EXERCISE DETAILS — Lay out every line of the records as a numbered list, skipping blank lines. Leave the pictures out of your answer.

Entries on spatial placement
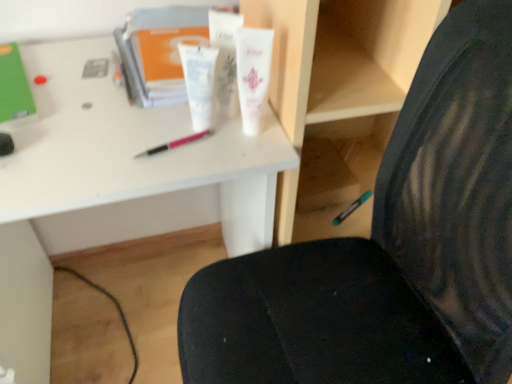
Locate an element on the screen. This screenshot has width=512, height=384. free spot in front of white glossy lotion at center, which ranks as the 2th toiletry in left-to-right order is located at coordinates (205, 156).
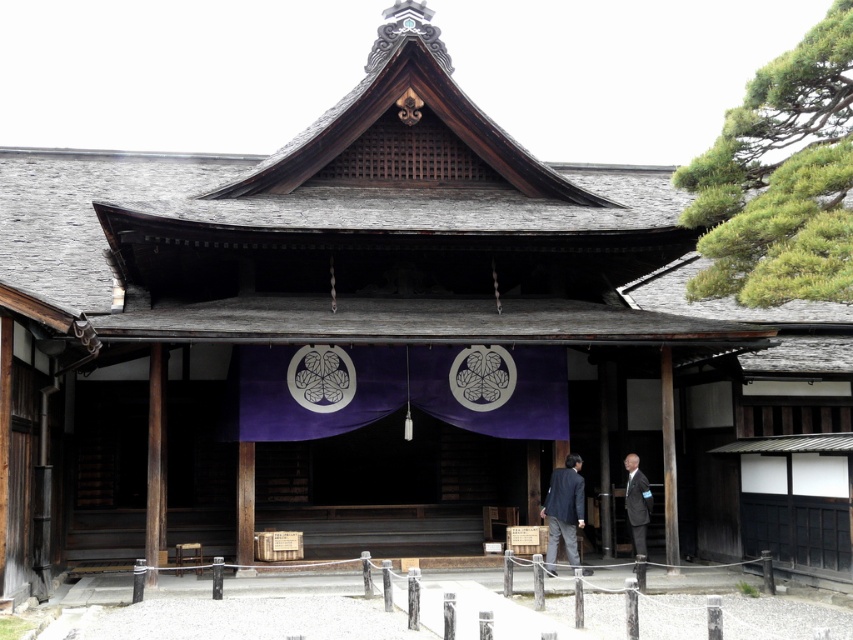
You are standing at the entrance of the traditional Japanese building and see the dark blue suit at center and the brown wooden pillar at center. If you want to reach both objects, which one is closer to you?

Both the dark blue suit at center and the brown wooden pillar at center are at the same distance from you since they are both at the center.

You are standing in front of the traditional Japanese building and want to locate two specific points marked on the building. The first point is at coordinate point [670,387] and the second is at point [646,483]. Which of these two points is closer to you?

Point [670,387] is in front of point [646,483], so it is closer to you.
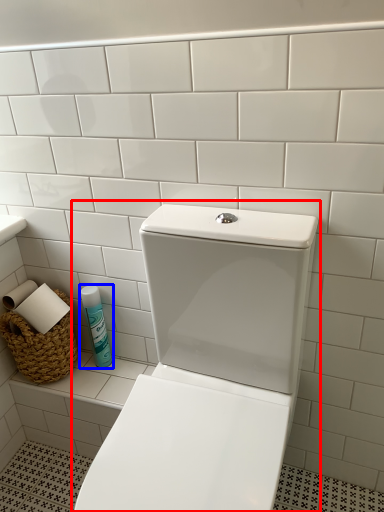
Question: Which object is further to the camera taking this photo, toilet (highlighted by a red box) or cleaning product (highlighted by a blue box)?

Choices:
 (A) toilet
 (B) cleaning product

Answer: (B)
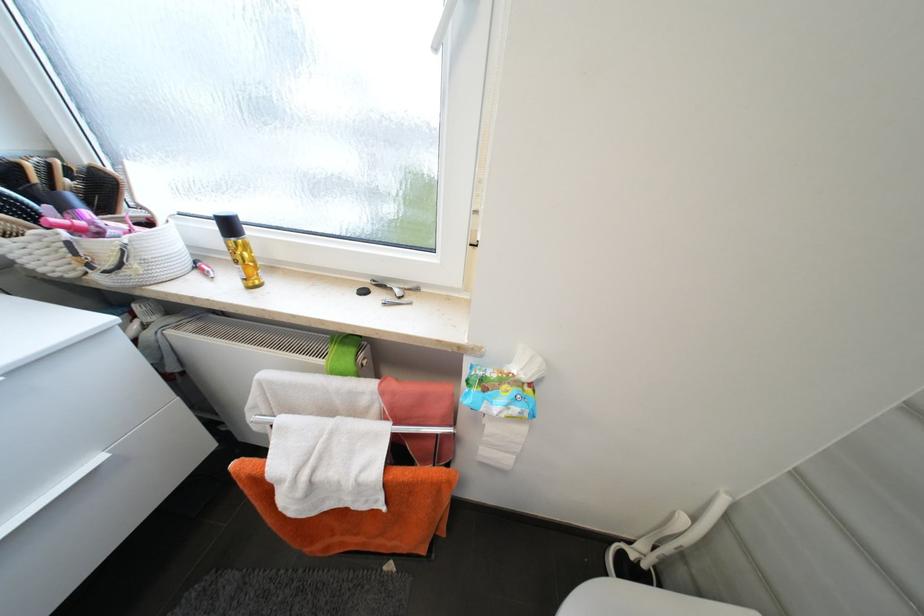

WRITTEN REPLY —
1. Locate an element on the screen. This screenshot has width=512, height=384. free spot in front of white glossy lotion at center, which ranks as the 2th toiletry in left-to-right order is located at coordinates (205, 156).
2. You are standing at the entrance of the traditional Japanese building and see the dark blue suit at center and the brown wooden pillar at center. If you want to reach both objects, which one is closer to you?
3. Both the dark blue suit at center and the brown wooden pillar at center are at the same distance from you since they are both at the center.
4. You are standing in front of the traditional Japanese building and want to locate two specific points marked on the building. The first point is at coordinate point [670,387] and the second is at point [646,483]. Which of these two points is closer to you?
5. Point [670,387] is in front of point [646,483], so it is closer to you.
6. Question: Which object is further to the camera taking this photo, toilet (highlighted by a red box) or cleaning product (highlighted by a blue box)?
7. Choices:
8.  (A) toilet
9.  (B) cleaning product
10. Answer: (B)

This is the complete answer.